▸ Problem to solve
Would you return, word for word, the lines of the data below from the line with "red tape (no. 5 from left)" through the line with "black tape (no.", and no others?

▸ Data records
§ §

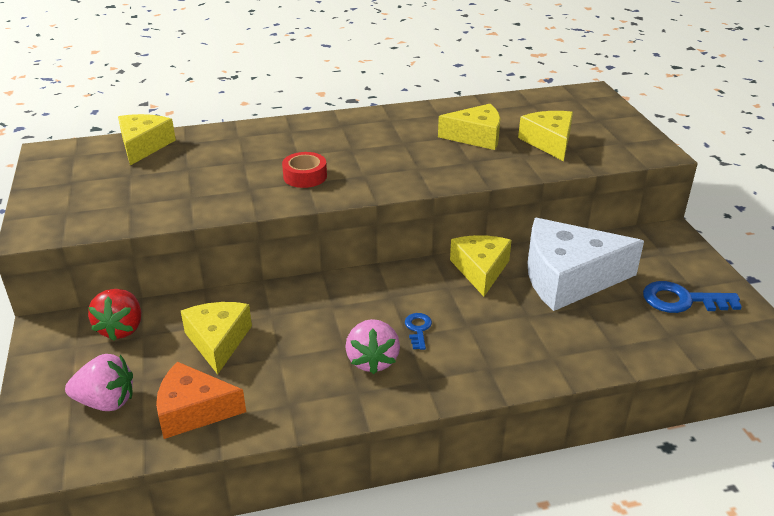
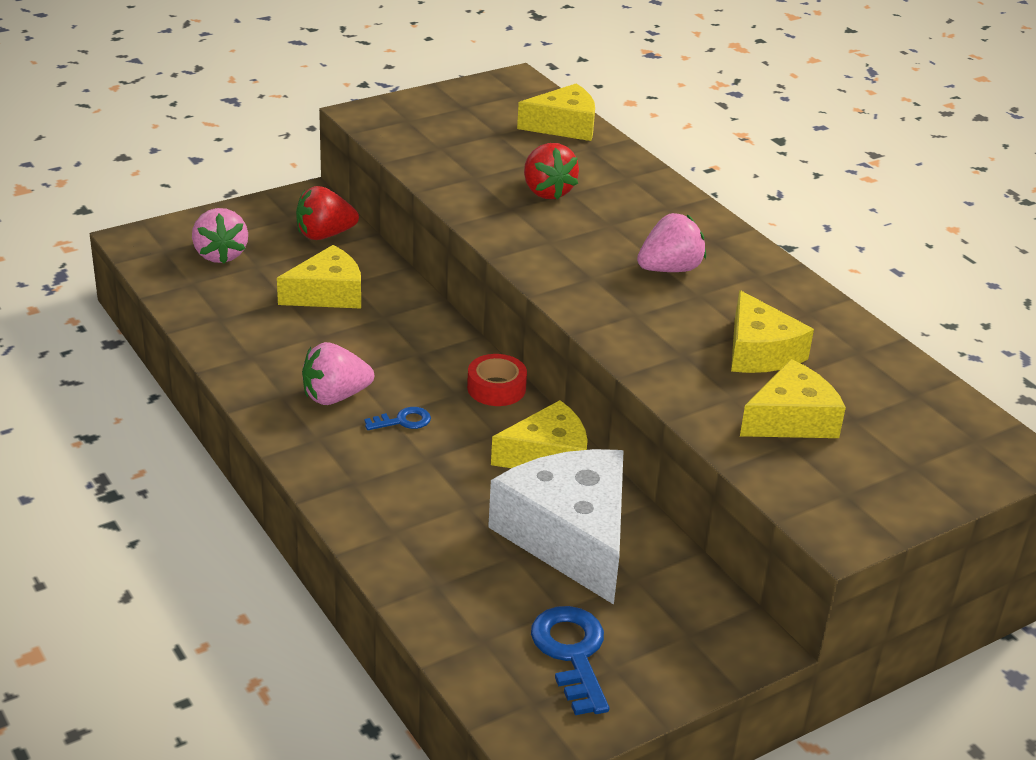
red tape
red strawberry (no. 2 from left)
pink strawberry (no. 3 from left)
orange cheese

§ §

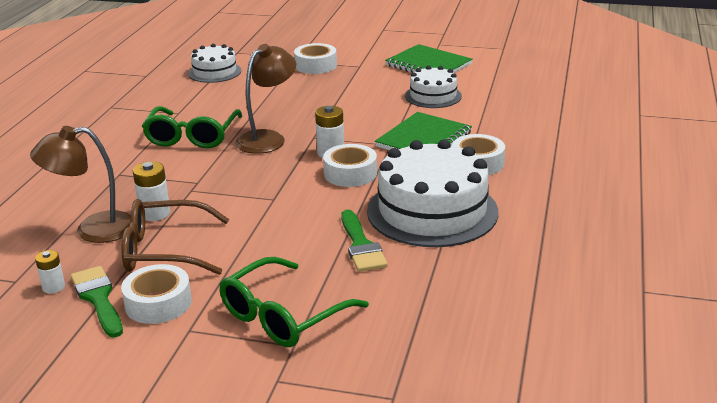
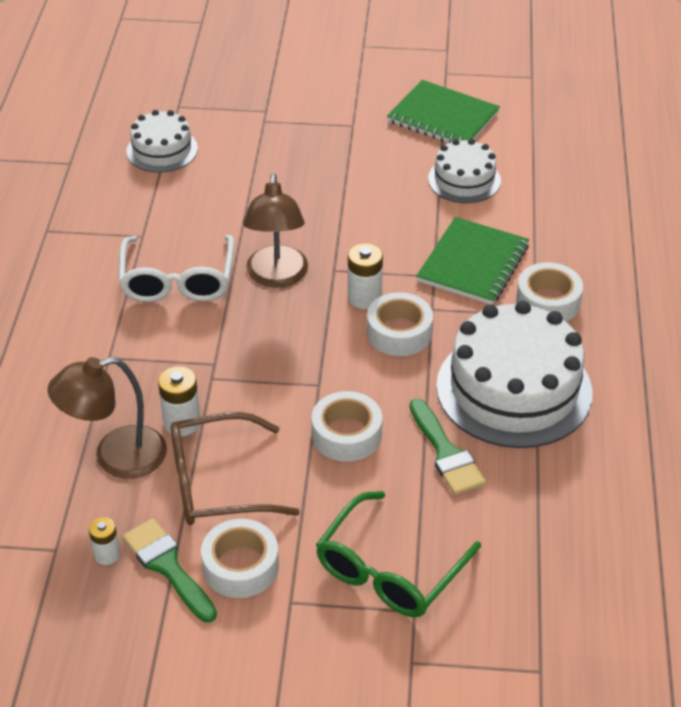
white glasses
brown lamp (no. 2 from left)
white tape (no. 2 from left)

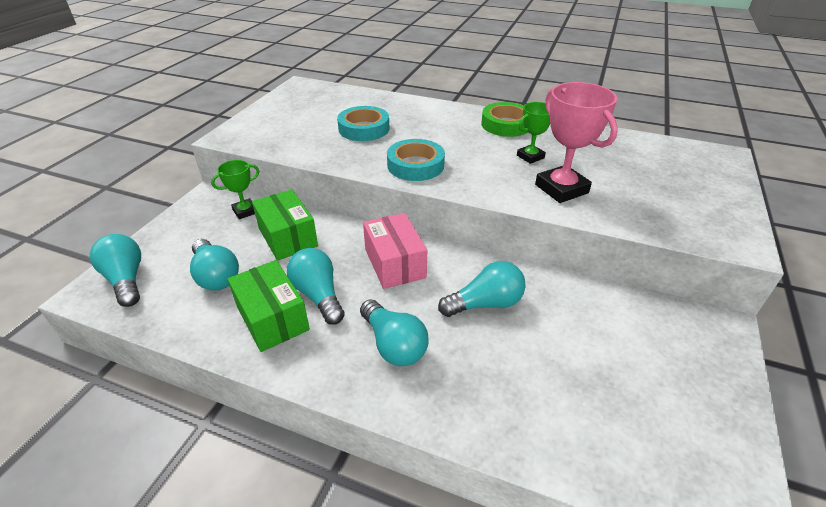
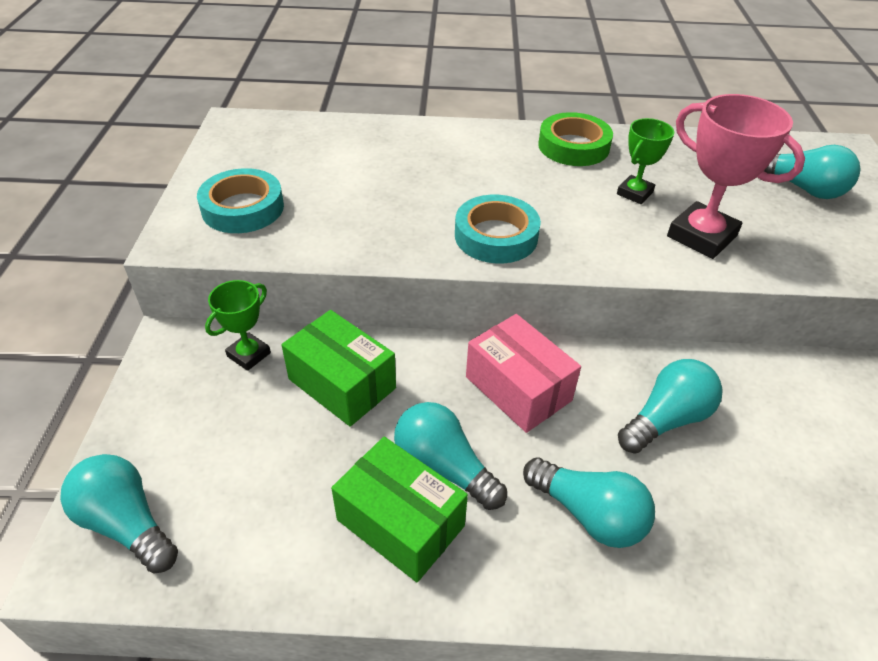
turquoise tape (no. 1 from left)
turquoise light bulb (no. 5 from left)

§ §

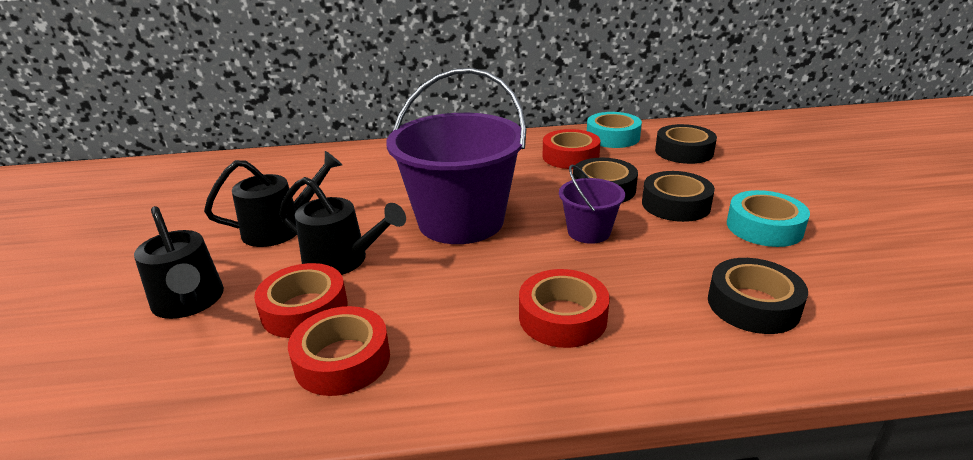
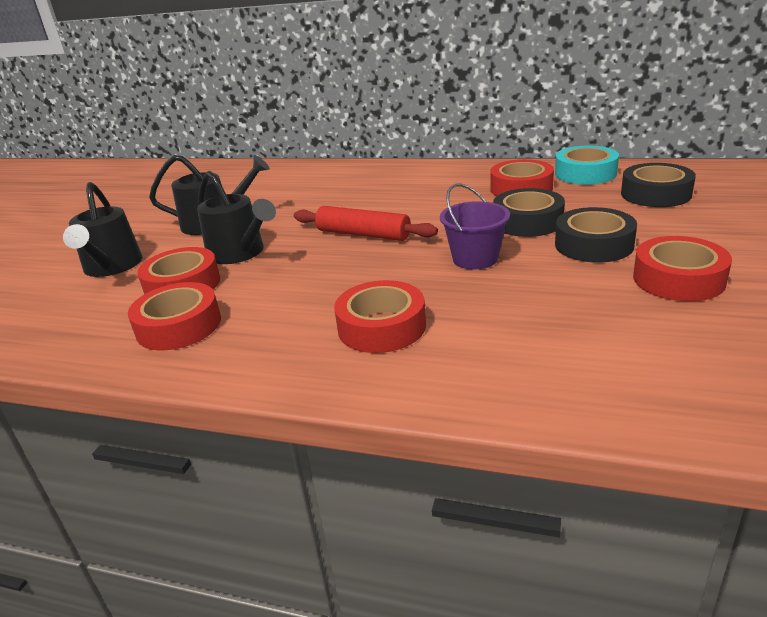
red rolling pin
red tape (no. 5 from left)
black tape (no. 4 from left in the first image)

§ §

▸ Exercise output
red tape (no. 5 from left)
black tape (no. 4 from left in the first image)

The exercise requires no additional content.